Among the entries below, copy only the span from the line containing "pink cross: moved 2 px right, 1 px up" through the line containing "blue arrow: moved". Do so exactly, and skip the pictures.

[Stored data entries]

........

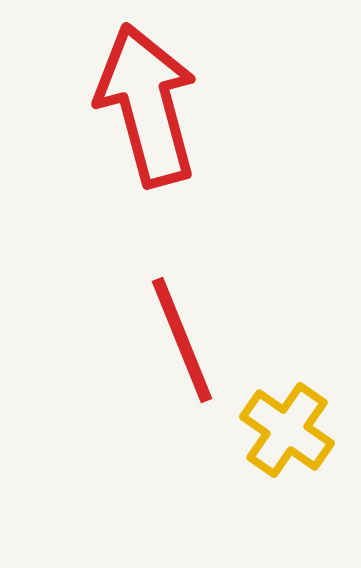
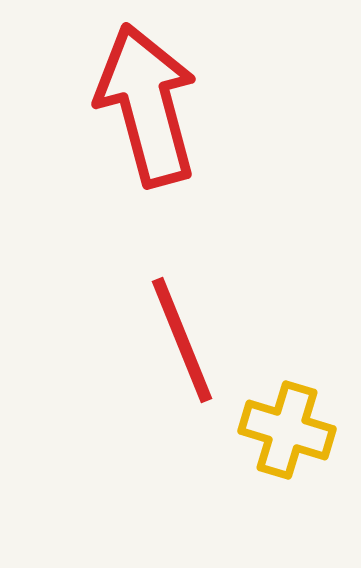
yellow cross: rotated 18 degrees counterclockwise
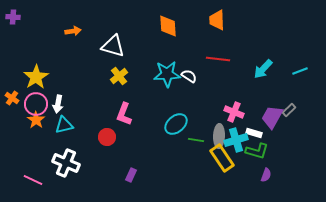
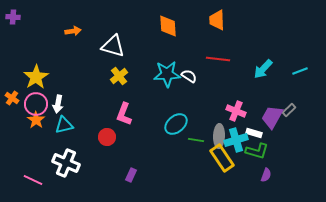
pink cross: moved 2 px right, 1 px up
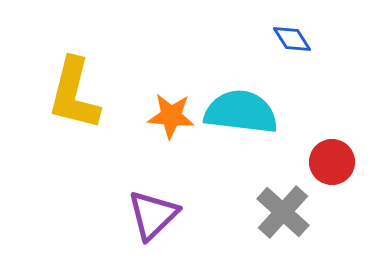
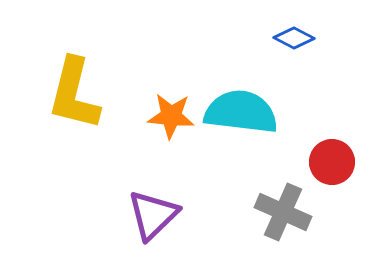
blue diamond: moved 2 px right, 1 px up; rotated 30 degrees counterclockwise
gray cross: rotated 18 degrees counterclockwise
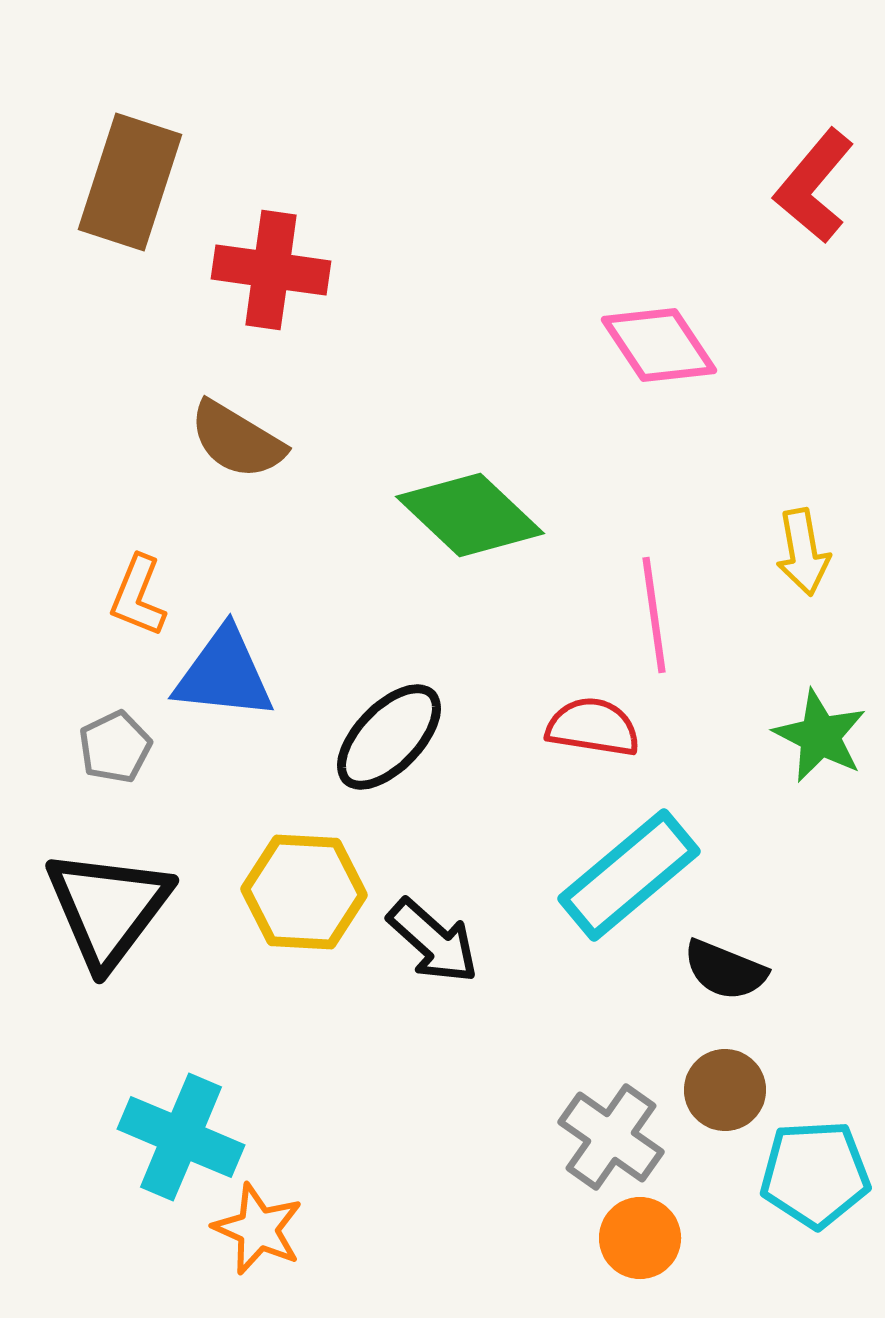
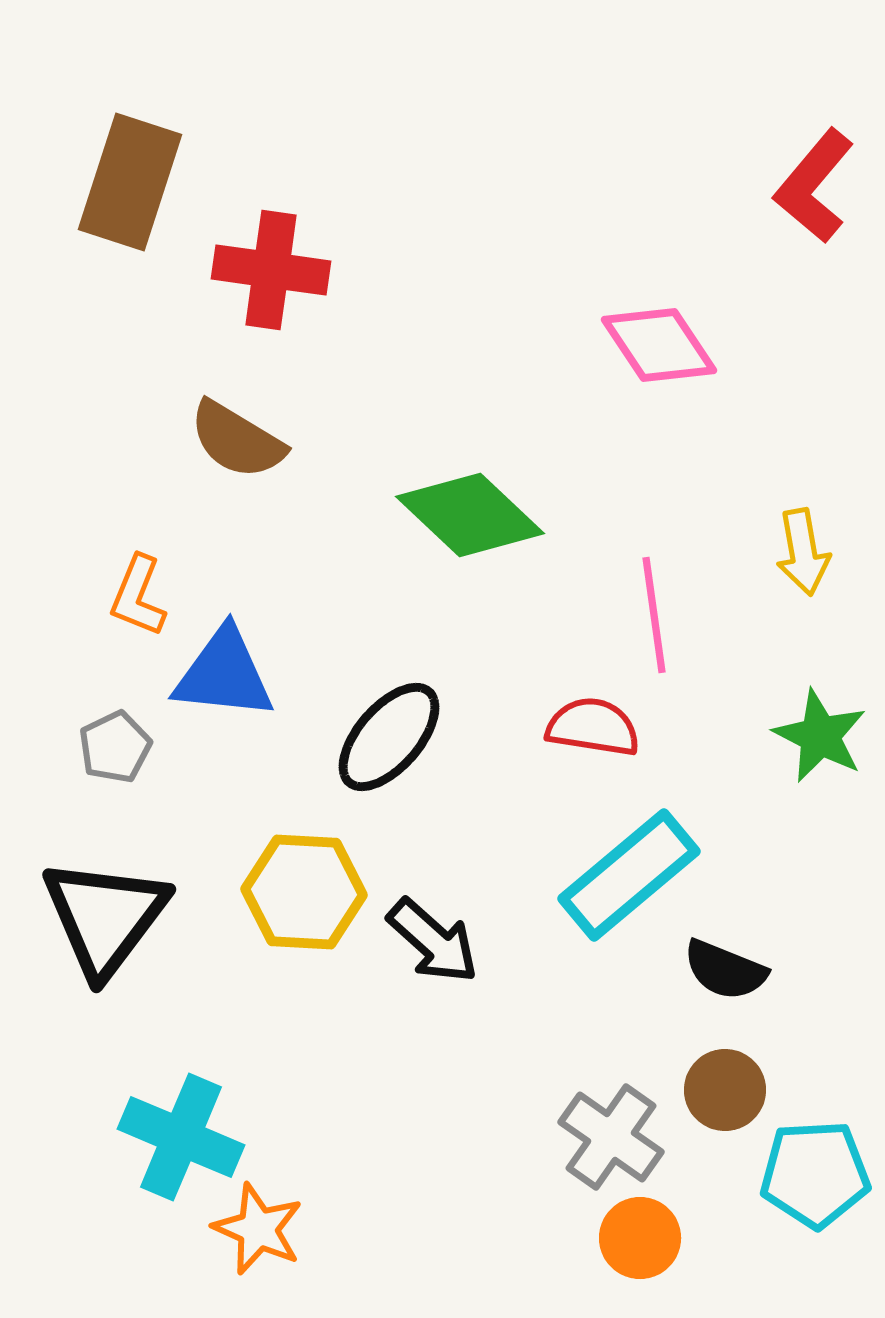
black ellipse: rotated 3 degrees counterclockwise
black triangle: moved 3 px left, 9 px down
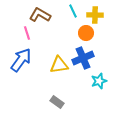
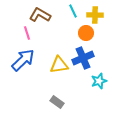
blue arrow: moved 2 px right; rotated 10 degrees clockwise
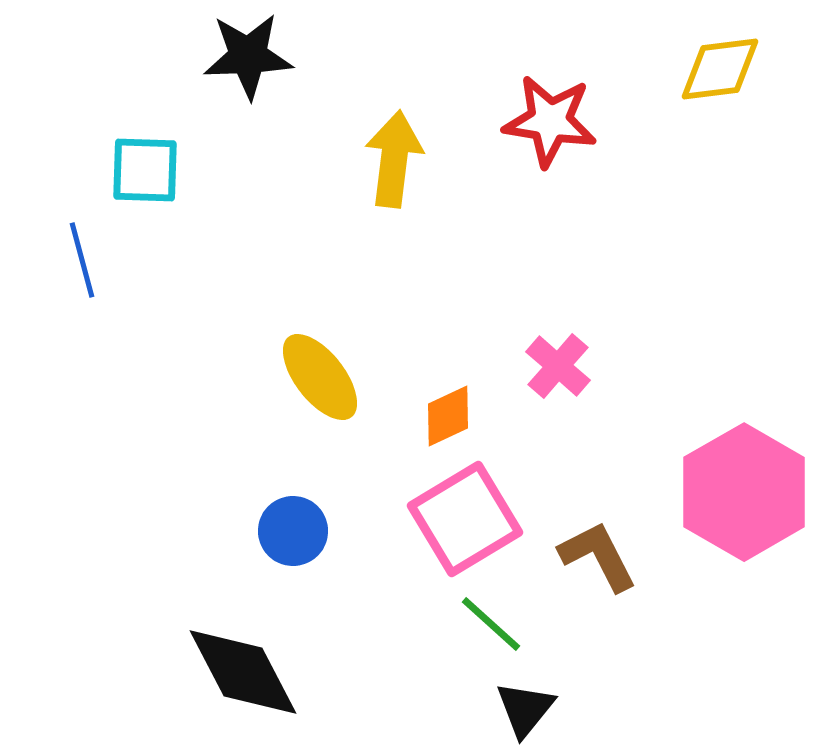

........

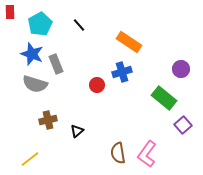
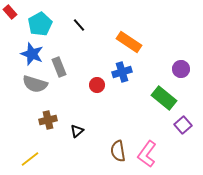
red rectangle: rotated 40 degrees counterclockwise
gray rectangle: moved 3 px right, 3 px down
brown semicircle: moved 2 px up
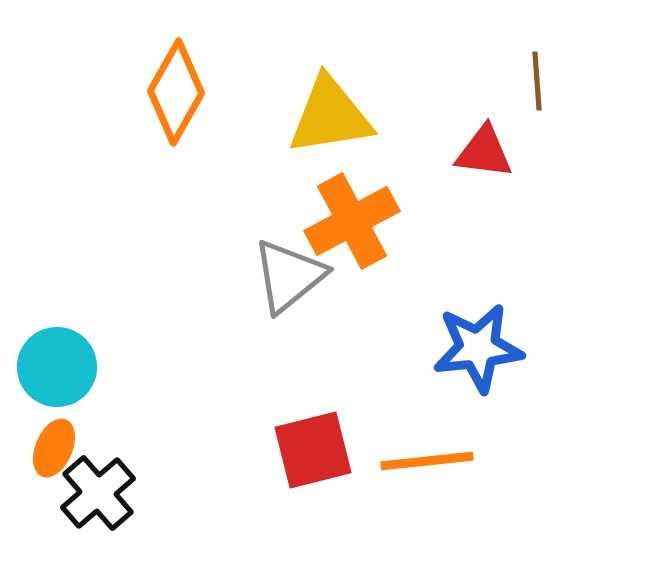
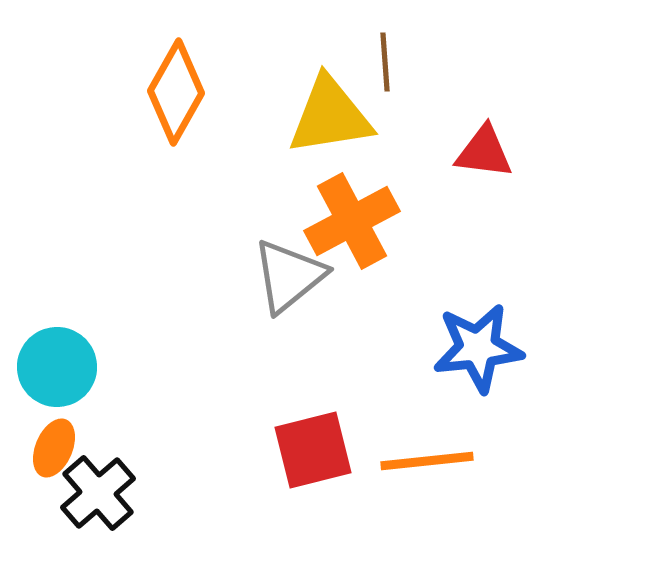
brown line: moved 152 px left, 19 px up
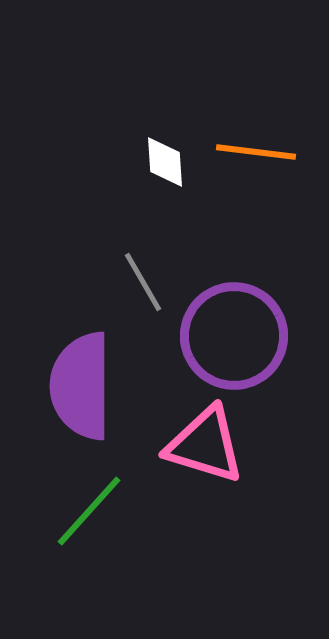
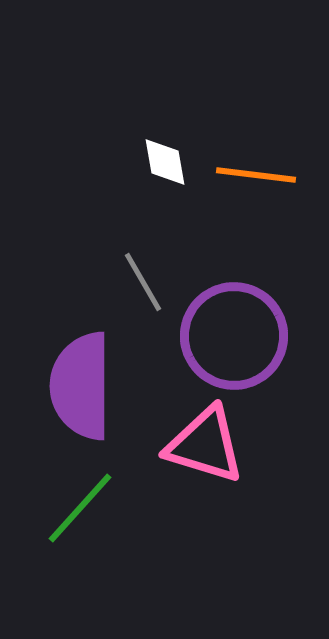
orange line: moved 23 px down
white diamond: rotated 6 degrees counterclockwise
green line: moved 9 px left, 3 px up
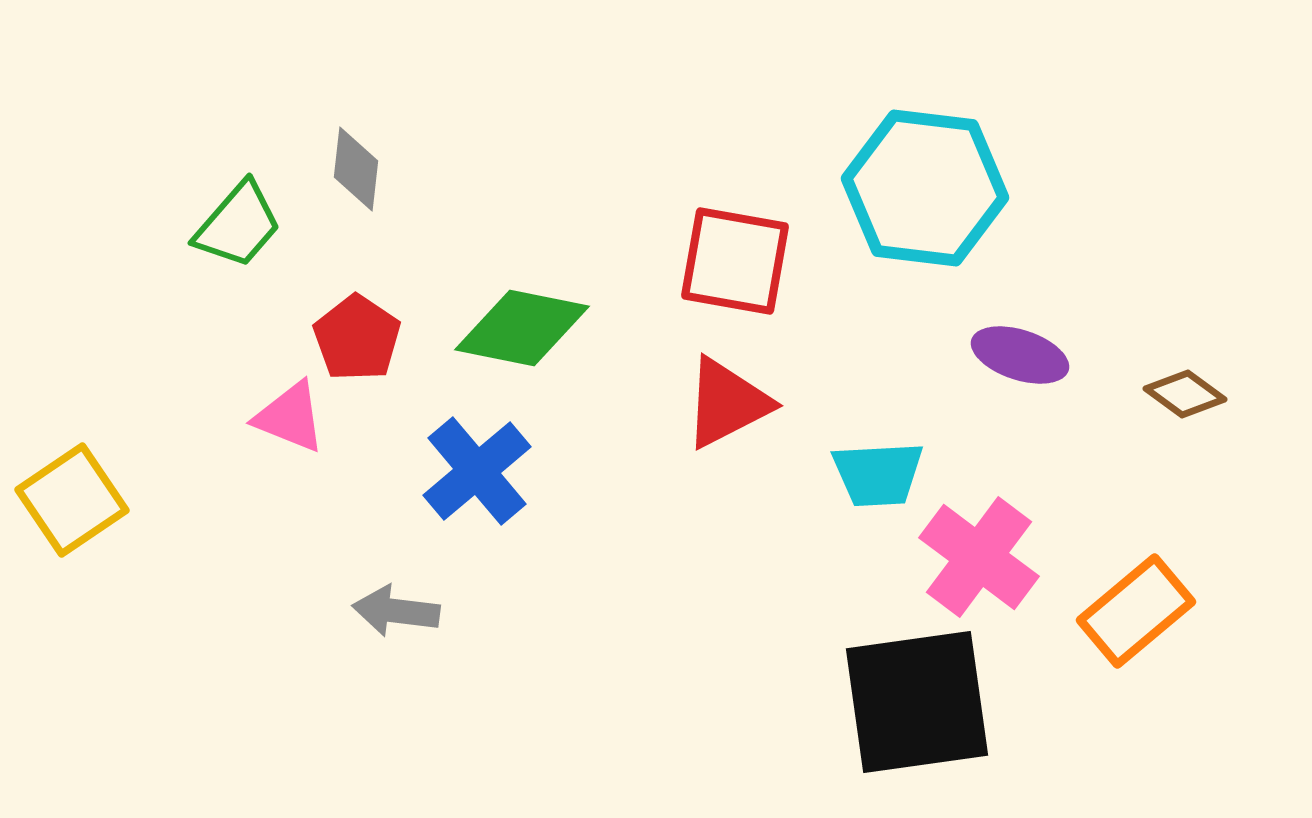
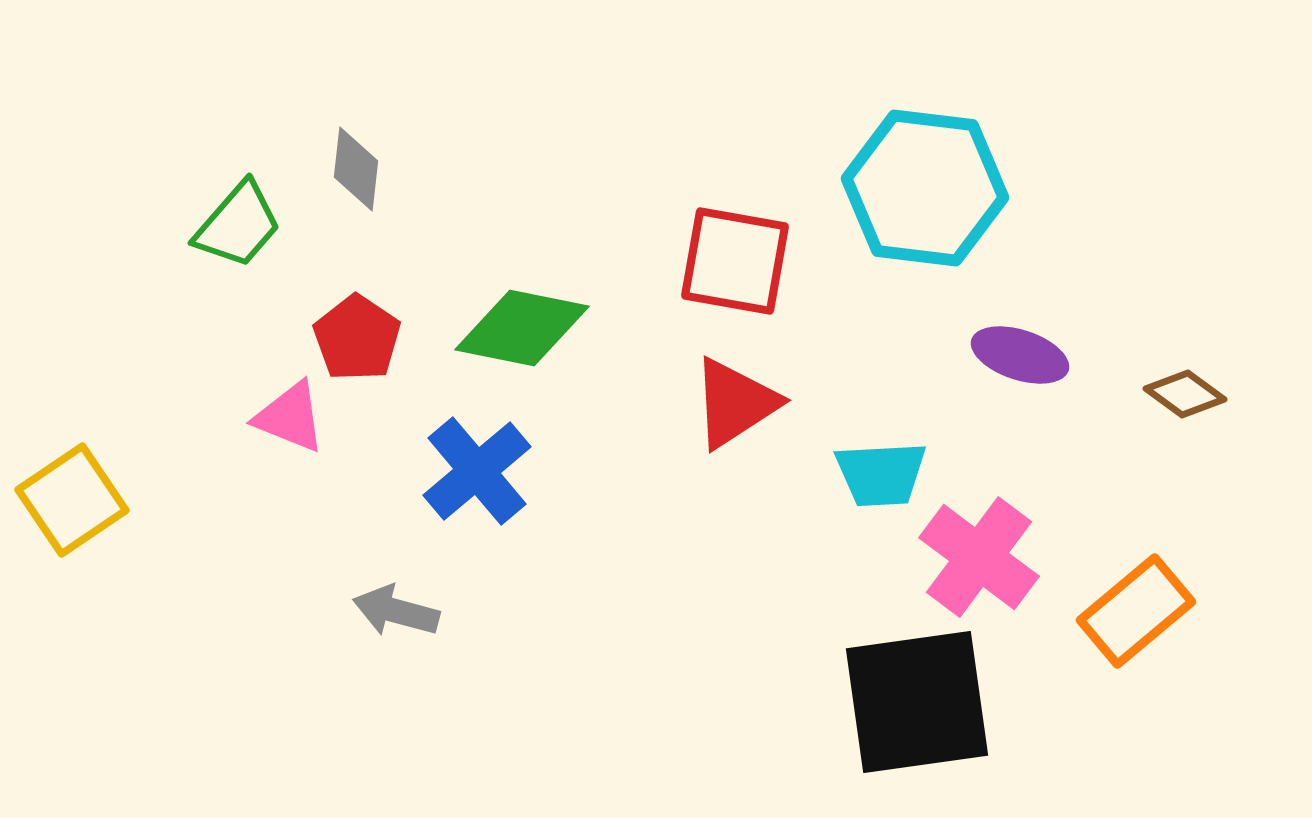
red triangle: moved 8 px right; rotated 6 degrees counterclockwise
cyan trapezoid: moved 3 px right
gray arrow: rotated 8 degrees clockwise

........

## Solution to this problem
pink cross: moved 2 px right, 1 px up
blue diamond: moved 2 px right, 1 px up; rotated 30 degrees counterclockwise
gray cross: rotated 18 degrees counterclockwise
black ellipse: rotated 3 degrees counterclockwise
black triangle: moved 3 px left, 9 px down
blue arrow: moved 2 px right; rotated 10 degrees clockwise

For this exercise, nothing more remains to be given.